What you should do: Pull every "cone" line out of the data below.

Task inputs:
Start of Block

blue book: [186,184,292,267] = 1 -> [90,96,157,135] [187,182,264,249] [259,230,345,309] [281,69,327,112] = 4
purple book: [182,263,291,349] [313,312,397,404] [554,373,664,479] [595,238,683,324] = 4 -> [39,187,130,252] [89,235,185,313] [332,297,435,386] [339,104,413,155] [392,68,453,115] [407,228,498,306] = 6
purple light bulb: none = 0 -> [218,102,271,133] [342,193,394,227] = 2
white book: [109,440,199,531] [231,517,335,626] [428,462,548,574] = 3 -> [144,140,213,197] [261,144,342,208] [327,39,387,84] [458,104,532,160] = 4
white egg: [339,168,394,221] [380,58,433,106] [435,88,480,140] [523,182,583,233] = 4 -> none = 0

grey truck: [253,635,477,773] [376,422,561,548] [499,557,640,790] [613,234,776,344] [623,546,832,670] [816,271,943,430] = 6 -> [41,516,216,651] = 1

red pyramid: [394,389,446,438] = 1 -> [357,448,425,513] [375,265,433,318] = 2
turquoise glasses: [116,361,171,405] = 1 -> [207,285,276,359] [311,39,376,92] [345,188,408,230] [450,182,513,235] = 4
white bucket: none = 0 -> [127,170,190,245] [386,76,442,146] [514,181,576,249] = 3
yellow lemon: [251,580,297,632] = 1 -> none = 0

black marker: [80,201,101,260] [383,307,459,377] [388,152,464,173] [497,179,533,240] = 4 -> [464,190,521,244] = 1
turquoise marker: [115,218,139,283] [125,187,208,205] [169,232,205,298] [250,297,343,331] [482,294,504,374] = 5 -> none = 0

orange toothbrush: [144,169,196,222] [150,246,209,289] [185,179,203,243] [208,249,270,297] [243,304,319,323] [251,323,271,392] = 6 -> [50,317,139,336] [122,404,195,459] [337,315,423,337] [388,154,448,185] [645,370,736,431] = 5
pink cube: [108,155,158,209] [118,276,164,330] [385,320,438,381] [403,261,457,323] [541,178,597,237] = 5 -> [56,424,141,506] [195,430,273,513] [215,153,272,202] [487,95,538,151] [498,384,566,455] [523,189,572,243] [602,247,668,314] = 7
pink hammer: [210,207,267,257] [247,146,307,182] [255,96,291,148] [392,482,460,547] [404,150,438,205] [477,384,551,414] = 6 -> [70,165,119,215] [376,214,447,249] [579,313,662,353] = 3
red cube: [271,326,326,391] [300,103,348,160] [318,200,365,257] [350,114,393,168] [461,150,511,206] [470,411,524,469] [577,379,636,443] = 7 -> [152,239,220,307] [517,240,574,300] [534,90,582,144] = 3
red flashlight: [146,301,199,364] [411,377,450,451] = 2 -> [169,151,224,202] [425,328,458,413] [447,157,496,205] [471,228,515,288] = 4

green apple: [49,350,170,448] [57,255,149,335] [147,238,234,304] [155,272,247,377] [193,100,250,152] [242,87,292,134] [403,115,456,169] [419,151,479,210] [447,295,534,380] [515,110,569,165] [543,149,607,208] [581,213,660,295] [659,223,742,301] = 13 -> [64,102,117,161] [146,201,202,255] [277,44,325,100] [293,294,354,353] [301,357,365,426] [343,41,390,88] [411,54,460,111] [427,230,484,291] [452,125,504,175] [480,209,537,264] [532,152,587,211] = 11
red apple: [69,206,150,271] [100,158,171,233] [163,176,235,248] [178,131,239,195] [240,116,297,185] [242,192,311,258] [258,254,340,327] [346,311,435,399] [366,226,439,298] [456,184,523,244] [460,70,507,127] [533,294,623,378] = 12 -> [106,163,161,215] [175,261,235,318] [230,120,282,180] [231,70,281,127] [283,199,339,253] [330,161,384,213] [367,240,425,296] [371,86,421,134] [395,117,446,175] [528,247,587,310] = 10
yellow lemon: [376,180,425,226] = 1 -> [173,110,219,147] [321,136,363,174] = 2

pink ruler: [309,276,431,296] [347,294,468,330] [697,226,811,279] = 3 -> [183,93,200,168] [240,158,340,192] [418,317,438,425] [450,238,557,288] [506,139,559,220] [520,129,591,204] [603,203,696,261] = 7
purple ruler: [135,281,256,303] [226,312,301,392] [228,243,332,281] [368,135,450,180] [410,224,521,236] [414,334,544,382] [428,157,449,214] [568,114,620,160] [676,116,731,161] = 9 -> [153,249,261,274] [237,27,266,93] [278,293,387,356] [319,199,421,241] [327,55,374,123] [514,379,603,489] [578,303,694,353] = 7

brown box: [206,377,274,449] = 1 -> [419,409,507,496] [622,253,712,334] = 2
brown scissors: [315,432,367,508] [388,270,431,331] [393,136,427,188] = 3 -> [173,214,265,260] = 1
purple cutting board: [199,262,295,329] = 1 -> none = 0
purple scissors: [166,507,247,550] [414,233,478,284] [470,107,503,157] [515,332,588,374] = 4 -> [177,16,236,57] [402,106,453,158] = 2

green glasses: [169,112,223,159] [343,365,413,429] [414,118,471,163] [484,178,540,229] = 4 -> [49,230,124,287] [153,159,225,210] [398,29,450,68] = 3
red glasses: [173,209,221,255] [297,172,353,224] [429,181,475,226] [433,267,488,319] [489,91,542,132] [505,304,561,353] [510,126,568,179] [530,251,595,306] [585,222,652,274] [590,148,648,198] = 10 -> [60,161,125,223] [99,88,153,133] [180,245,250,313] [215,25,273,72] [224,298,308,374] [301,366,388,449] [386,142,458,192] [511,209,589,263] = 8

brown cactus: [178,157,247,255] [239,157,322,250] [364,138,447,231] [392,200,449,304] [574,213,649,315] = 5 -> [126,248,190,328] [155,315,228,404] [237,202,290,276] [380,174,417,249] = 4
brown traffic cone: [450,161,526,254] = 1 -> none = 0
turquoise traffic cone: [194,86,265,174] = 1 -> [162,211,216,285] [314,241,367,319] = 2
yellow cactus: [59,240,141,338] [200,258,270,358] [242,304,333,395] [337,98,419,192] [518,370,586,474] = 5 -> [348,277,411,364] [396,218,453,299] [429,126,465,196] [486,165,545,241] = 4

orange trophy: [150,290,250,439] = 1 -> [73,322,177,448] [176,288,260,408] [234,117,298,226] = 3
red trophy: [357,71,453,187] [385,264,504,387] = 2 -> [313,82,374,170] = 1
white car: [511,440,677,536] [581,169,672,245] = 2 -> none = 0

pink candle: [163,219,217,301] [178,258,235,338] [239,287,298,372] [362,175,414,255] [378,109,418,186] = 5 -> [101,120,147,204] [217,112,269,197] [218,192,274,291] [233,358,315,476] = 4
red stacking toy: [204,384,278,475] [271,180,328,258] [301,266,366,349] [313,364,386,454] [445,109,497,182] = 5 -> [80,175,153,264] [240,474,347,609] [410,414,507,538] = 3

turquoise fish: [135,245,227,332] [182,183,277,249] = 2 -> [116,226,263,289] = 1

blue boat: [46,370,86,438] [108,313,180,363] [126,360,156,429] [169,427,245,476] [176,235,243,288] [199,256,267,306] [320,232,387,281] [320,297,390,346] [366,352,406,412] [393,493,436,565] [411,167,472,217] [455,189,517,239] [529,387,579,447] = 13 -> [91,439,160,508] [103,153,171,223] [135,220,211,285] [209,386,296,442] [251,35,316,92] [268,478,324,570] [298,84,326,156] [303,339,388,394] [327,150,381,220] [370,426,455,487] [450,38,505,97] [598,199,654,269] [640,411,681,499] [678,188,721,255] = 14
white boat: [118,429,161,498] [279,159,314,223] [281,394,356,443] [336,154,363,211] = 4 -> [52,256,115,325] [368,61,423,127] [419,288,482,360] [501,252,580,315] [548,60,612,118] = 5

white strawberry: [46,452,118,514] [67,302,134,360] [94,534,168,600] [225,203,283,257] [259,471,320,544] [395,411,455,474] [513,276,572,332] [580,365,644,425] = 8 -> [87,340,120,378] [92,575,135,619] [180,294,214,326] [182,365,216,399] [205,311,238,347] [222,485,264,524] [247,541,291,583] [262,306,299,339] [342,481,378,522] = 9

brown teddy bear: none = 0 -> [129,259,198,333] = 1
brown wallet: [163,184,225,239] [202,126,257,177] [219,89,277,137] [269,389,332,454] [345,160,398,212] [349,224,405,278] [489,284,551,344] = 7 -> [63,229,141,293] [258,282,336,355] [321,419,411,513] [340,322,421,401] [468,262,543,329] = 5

End of Block

Exercise result:
brown traffic cone: [450,161,526,254] = 1 -> none = 0
turquoise traffic cone: [194,86,265,174] = 1 -> [162,211,216,285] [314,241,367,319] = 2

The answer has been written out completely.